*WHAT THE EXERCISE ASKS:* Where the line with "S3: switch (GND, SIG28)" appears below, start writing out lines exactly, and finish with the line with "JP4 pin 2: ISO_E -> ISO_C", which is included; write out nothing else.

(Difference listings)
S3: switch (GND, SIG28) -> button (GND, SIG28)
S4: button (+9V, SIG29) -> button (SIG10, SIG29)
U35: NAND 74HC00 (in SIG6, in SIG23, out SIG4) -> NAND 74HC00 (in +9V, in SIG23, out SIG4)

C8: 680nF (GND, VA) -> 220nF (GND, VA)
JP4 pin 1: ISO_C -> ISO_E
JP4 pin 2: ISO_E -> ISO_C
==
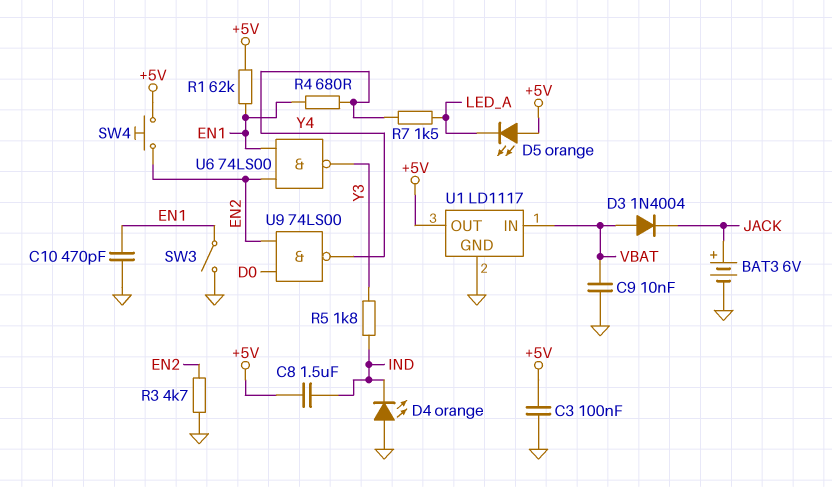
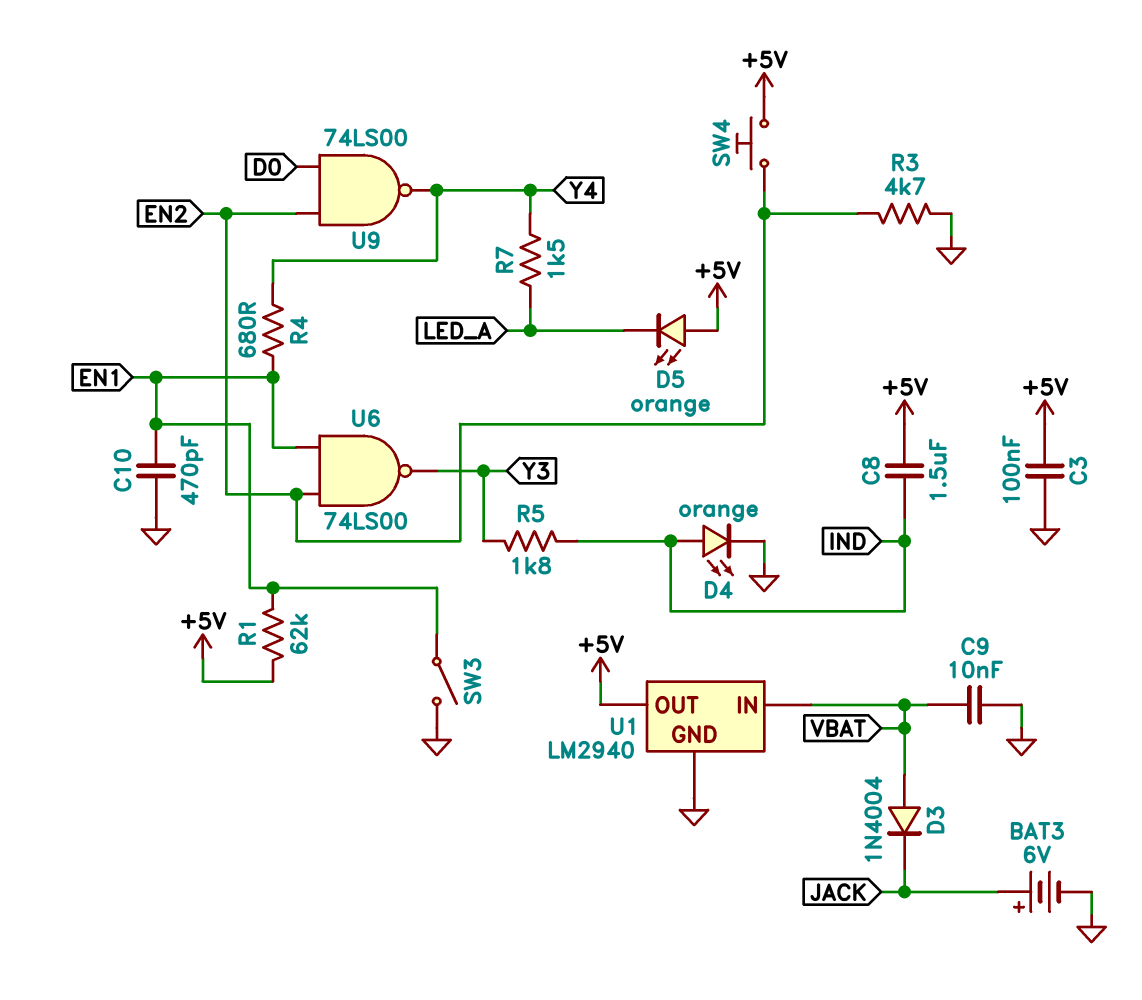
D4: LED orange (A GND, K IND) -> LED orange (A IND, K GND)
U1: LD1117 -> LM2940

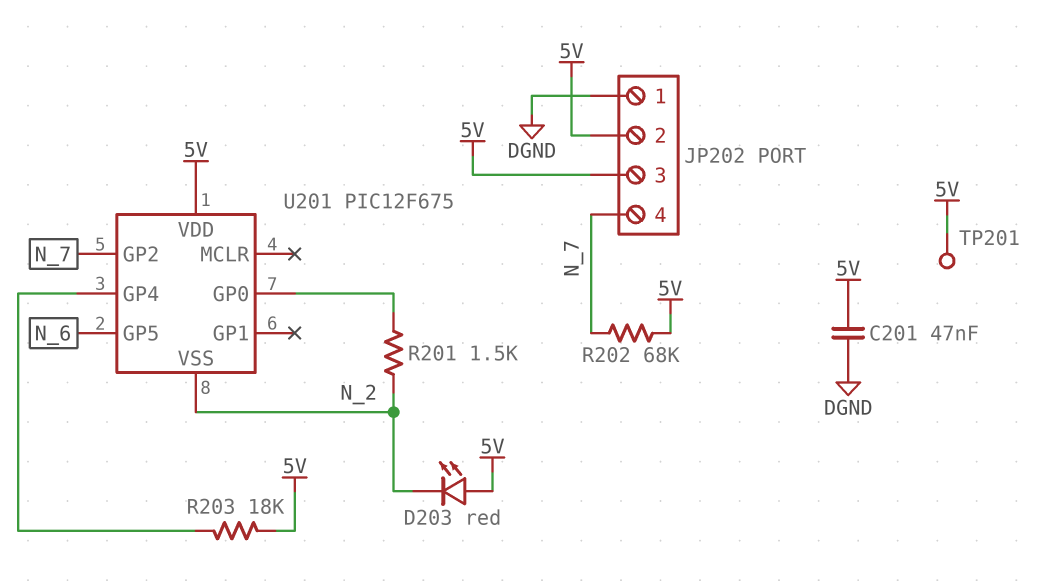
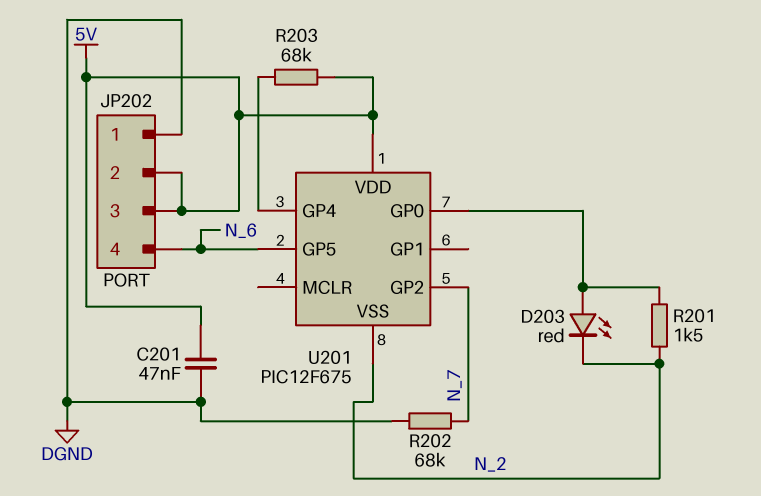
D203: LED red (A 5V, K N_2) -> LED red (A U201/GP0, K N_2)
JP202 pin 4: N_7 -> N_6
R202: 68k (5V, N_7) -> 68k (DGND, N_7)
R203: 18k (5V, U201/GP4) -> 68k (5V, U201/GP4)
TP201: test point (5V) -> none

*ANSWER:*
S3: switch (GND, SIG28) -> button (GND, SIG28)
S4: button (+9V, SIG29) -> button (SIG10, SIG29)
U35: NAND 74HC00 (in SIG6, in SIG23, out SIG4) -> NAND 74HC00 (in +9V, in SIG23, out SIG4)

C8: 680nF (GND, VA) -> 220nF (GND, VA)
JP4 pin 1: ISO_C -> ISO_E
JP4 pin 2: ISO_E -> ISO_C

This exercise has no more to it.